--- START RECORDS SUPPLIED ---

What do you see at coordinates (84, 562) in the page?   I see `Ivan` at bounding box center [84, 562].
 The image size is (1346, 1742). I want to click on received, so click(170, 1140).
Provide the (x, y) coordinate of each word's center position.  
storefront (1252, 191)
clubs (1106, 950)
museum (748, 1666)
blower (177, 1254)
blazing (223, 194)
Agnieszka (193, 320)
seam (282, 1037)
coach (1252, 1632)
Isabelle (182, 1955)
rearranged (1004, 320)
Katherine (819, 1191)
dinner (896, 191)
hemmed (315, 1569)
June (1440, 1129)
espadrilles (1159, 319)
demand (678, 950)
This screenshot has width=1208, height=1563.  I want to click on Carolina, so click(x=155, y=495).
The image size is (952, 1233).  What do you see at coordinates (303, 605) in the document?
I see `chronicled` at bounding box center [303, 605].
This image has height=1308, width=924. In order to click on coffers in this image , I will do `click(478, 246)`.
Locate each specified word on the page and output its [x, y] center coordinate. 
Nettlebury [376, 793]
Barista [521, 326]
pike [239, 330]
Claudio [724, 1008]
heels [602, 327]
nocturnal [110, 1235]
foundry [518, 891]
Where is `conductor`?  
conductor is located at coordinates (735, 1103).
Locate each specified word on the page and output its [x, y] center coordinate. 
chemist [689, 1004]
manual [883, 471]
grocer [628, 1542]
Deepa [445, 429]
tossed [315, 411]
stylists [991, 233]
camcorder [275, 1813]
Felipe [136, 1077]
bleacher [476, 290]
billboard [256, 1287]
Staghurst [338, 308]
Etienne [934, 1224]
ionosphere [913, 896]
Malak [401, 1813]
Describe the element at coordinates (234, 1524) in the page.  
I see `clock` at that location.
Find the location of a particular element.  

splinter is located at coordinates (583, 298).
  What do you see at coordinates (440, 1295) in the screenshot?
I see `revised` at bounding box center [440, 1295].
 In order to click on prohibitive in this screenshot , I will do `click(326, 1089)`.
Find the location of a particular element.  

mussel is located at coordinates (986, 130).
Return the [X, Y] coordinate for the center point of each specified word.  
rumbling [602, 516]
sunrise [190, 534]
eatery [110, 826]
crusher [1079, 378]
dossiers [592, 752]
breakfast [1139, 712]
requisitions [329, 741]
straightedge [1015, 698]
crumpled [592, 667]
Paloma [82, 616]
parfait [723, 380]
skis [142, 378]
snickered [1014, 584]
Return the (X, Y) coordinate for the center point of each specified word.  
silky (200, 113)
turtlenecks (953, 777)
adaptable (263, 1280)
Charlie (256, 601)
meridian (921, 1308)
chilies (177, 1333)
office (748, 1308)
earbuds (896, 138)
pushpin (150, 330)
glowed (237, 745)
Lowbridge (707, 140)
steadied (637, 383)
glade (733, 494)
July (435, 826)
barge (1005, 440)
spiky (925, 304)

--- END RECORDS SUPPLIED ---

**AIM OF THE TASK**
Copy the entries above word for word, from the very first line through the line that contains "conductor is located", including both.

**OUTPUT**
What do you see at coordinates (84, 562) in the page?   I see `Ivan` at bounding box center [84, 562].
 The image size is (1346, 1742). I want to click on received, so click(170, 1140).
Provide the (x, y) coordinate of each word's center position.  
storefront (1252, 191)
clubs (1106, 950)
museum (748, 1666)
blower (177, 1254)
blazing (223, 194)
Agnieszka (193, 320)
seam (282, 1037)
coach (1252, 1632)
Isabelle (182, 1955)
rearranged (1004, 320)
Katherine (819, 1191)
dinner (896, 191)
hemmed (315, 1569)
June (1440, 1129)
espadrilles (1159, 319)
demand (678, 950)
This screenshot has width=1208, height=1563.  I want to click on Carolina, so click(x=155, y=495).
The image size is (952, 1233).  What do you see at coordinates (303, 605) in the document?
I see `chronicled` at bounding box center [303, 605].
This image has height=1308, width=924. In order to click on coffers in this image , I will do `click(478, 246)`.
Locate each specified word on the page and output its [x, y] center coordinate. 
Nettlebury [376, 793]
Barista [521, 326]
pike [239, 330]
Claudio [724, 1008]
heels [602, 327]
nocturnal [110, 1235]
foundry [518, 891]
Where is `conductor`?  
conductor is located at coordinates (735, 1103).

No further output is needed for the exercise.